==== Data shown

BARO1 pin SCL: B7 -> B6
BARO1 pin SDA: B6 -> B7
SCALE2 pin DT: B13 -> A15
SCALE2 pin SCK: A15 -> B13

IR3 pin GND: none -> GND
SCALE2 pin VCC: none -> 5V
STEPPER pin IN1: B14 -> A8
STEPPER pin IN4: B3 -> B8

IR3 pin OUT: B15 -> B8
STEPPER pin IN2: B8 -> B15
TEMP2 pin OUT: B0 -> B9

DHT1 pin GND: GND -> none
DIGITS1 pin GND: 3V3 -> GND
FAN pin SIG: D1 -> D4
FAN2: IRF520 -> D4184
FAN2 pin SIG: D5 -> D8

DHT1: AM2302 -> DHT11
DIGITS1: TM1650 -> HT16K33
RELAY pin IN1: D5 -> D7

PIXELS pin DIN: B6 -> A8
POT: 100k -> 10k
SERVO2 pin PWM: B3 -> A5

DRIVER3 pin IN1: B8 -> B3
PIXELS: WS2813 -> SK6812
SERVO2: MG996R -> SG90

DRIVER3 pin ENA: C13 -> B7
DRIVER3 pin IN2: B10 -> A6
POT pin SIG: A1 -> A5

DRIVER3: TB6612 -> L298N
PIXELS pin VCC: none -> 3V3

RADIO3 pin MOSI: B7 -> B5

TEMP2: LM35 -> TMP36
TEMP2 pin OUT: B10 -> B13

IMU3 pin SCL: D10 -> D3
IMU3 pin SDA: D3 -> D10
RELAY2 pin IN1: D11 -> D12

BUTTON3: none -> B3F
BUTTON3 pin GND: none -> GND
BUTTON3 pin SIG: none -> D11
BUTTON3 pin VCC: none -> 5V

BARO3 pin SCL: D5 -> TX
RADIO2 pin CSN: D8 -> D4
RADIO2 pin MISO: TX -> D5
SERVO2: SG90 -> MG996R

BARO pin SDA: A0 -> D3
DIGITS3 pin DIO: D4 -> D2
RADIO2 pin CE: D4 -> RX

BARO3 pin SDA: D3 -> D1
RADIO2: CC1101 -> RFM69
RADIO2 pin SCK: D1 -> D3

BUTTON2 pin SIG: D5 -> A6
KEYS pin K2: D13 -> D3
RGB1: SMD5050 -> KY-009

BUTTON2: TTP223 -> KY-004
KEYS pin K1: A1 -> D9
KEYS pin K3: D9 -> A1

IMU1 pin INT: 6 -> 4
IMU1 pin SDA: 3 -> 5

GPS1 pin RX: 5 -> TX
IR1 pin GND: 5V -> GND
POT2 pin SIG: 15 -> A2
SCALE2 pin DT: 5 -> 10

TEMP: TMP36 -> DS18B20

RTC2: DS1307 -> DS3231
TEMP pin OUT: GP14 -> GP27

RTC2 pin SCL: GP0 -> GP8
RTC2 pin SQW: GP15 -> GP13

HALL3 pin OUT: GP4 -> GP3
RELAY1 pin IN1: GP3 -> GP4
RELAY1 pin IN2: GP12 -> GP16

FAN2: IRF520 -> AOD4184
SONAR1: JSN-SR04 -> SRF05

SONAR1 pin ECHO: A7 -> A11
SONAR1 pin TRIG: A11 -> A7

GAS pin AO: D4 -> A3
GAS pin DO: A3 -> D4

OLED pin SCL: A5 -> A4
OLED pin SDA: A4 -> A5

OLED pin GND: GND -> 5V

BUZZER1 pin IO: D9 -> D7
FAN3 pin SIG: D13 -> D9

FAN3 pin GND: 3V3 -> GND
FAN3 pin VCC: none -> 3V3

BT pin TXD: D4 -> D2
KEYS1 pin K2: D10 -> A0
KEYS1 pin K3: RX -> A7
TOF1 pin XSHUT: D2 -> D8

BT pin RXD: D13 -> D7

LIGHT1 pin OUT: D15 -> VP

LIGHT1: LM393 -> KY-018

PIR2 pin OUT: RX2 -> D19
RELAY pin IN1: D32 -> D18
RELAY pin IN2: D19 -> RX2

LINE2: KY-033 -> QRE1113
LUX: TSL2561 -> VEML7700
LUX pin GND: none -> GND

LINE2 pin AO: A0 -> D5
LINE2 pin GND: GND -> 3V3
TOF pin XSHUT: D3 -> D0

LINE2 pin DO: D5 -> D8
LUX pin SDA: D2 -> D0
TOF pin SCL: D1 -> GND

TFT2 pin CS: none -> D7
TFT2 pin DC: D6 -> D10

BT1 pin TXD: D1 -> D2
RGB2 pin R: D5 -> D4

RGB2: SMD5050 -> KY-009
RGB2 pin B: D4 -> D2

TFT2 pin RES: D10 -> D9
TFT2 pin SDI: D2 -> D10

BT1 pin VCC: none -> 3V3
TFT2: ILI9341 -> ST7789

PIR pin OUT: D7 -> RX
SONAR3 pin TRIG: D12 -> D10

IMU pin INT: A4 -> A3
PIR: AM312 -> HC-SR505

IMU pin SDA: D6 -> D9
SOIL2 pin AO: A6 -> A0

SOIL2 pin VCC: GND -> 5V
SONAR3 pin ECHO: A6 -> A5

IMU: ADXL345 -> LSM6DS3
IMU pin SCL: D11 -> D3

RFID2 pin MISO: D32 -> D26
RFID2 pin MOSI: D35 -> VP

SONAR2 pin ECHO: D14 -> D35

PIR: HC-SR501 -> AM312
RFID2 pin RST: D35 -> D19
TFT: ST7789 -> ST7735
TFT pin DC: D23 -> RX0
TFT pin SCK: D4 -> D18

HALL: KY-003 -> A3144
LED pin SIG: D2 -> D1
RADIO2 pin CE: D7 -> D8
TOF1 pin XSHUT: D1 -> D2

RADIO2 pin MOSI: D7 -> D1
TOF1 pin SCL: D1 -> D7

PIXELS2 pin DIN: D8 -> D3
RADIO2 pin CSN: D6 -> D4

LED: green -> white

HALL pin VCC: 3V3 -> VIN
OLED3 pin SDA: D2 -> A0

========

▶ **Action item**: Whatever the number of entries above, each one is to be copied exactly.

▶ **Answer to the problem**:
BARO1 pin SCL: B7 -> B6
BARO1 pin SDA: B6 -> B7
SCALE2 pin DT: B13 -> A15
SCALE2 pin SCK: A15 -> B13

IR3 pin GND: none -> GND
SCALE2 pin VCC: none -> 5V
STEPPER pin IN1: B14 -> A8
STEPPER pin IN4: B3 -> B8

IR3 pin OUT: B15 -> B8
STEPPER pin IN2: B8 -> B15
TEMP2 pin OUT: B0 -> B9

DHT1 pin GND: GND -> none
DIGITS1 pin GND: 3V3 -> GND
FAN pin SIG: D1 -> D4
FAN2: IRF520 -> D4184
FAN2 pin SIG: D5 -> D8

DHT1: AM2302 -> DHT11
DIGITS1: TM1650 -> HT16K33
RELAY pin IN1: D5 -> D7

PIXELS pin DIN: B6 -> A8
POT: 100k -> 10k
SERVO2 pin PWM: B3 -> A5

DRIVER3 pin IN1: B8 -> B3
PIXELS: WS2813 -> SK6812
SERVO2: MG996R -> SG90

DRIVER3 pin ENA: C13 -> B7
DRIVER3 pin IN2: B10 -> A6
POT pin SIG: A1 -> A5

DRIVER3: TB6612 -> L298N
PIXELS pin VCC: none -> 3V3

RADIO3 pin MOSI: B7 -> B5

TEMP2: LM35 -> TMP36
TEMP2 pin OUT: B10 -> B13

IMU3 pin SCL: D10 -> D3
IMU3 pin SDA: D3 -> D10
RELAY2 pin IN1: D11 -> D12

BUTTON3: none -> B3F
BUTTON3 pin GND: none -> GND
BUTTON3 pin SIG: none -> D11
BUTTON3 pin VCC: none -> 5V

BARO3 pin SCL: D5 -> TX
RADIO2 pin CSN: D8 -> D4
RADIO2 pin MISO: TX -> D5
SERVO2: SG90 -> MG996R

BARO pin SDA: A0 -> D3
DIGITS3 pin DIO: D4 -> D2
RADIO2 pin CE: D4 -> RX

BARO3 pin SDA: D3 -> D1
RADIO2: CC1101 -> RFM69
RADIO2 pin SCK: D1 -> D3

BUTTON2 pin SIG: D5 -> A6
KEYS pin K2: D13 -> D3
RGB1: SMD5050 -> KY-009

BUTTON2: TTP223 -> KY-004
KEYS pin K1: A1 -> D9
KEYS pin K3: D9 -> A1

IMU1 pin INT: 6 -> 4
IMU1 pin SDA: 3 -> 5

GPS1 pin RX: 5 -> TX
IR1 pin GND: 5V -> GND
POT2 pin SIG: 15 -> A2
SCALE2 pin DT: 5 -> 10

TEMP: TMP36 -> DS18B20

RTC2: DS1307 -> DS3231
TEMP pin OUT: GP14 -> GP27

RTC2 pin SCL: GP0 -> GP8
RTC2 pin SQW: GP15 -> GP13

HALL3 pin OUT: GP4 -> GP3
RELAY1 pin IN1: GP3 -> GP4
RELAY1 pin IN2: GP12 -> GP16

FAN2: IRF520 -> AOD4184
SONAR1: JSN-SR04 -> SRF05

SONAR1 pin ECHO: A7 -> A11
SONAR1 pin TRIG: A11 -> A7

GAS pin AO: D4 -> A3
GAS pin DO: A3 -> D4

OLED pin SCL: A5 -> A4
OLED pin SDA: A4 -> A5

OLED pin GND: GND -> 5V

BUZZER1 pin IO: D9 -> D7
FAN3 pin SIG: D13 -> D9

FAN3 pin GND: 3V3 -> GND
FAN3 pin VCC: none -> 3V3

BT pin TXD: D4 -> D2
KEYS1 pin K2: D10 -> A0
KEYS1 pin K3: RX -> A7
TOF1 pin XSHUT: D2 -> D8

BT pin RXD: D13 -> D7

LIGHT1 pin OUT: D15 -> VP

LIGHT1: LM393 -> KY-018

PIR2 pin OUT: RX2 -> D19
RELAY pin IN1: D32 -> D18
RELAY pin IN2: D19 -> RX2

LINE2: KY-033 -> QRE1113
LUX: TSL2561 -> VEML7700
LUX pin GND: none -> GND

LINE2 pin AO: A0 -> D5
LINE2 pin GND: GND -> 3V3
TOF pin XSHUT: D3 -> D0

LINE2 pin DO: D5 -> D8
LUX pin SDA: D2 -> D0
TOF pin SCL: D1 -> GND

TFT2 pin CS: none -> D7
TFT2 pin DC: D6 -> D10

BT1 pin TXD: D1 -> D2
RGB2 pin R: D5 -> D4

RGB2: SMD5050 -> KY-009
RGB2 pin B: D4 -> D2

TFT2 pin RES: D10 -> D9
TFT2 pin SDI: D2 -> D10

BT1 pin VCC: none -> 3V3
TFT2: ILI9341 -> ST7789

PIR pin OUT: D7 -> RX
SONAR3 pin TRIG: D12 -> D10

IMU pin INT: A4 -> A3
PIR: AM312 -> HC-SR505

IMU pin SDA: D6 -> D9
SOIL2 pin AO: A6 -> A0

SOIL2 pin VCC: GND -> 5V
SONAR3 pin ECHO: A6 -> A5

IMU: ADXL345 -> LSM6DS3
IMU pin SCL: D11 -> D3

RFID2 pin MISO: D32 -> D26
RFID2 pin MOSI: D35 -> VP

SONAR2 pin ECHO: D14 -> D35

PIR: HC-SR501 -> AM312
RFID2 pin RST: D35 -> D19
TFT: ST7789 -> ST7735
TFT pin DC: D23 -> RX0
TFT pin SCK: D4 -> D18

HALL: KY-003 -> A3144
LED pin SIG: D2 -> D1
RADIO2 pin CE: D7 -> D8
TOF1 pin XSHUT: D1 -> D2

RADIO2 pin MOSI: D7 -> D1
TOF1 pin SCL: D1 -> D7

PIXELS2 pin DIN: D8 -> D3
RADIO2 pin CSN: D6 -> D4

LED: green -> white

HALL pin VCC: 3V3 -> VIN
OLED3 pin SDA: D2 -> A0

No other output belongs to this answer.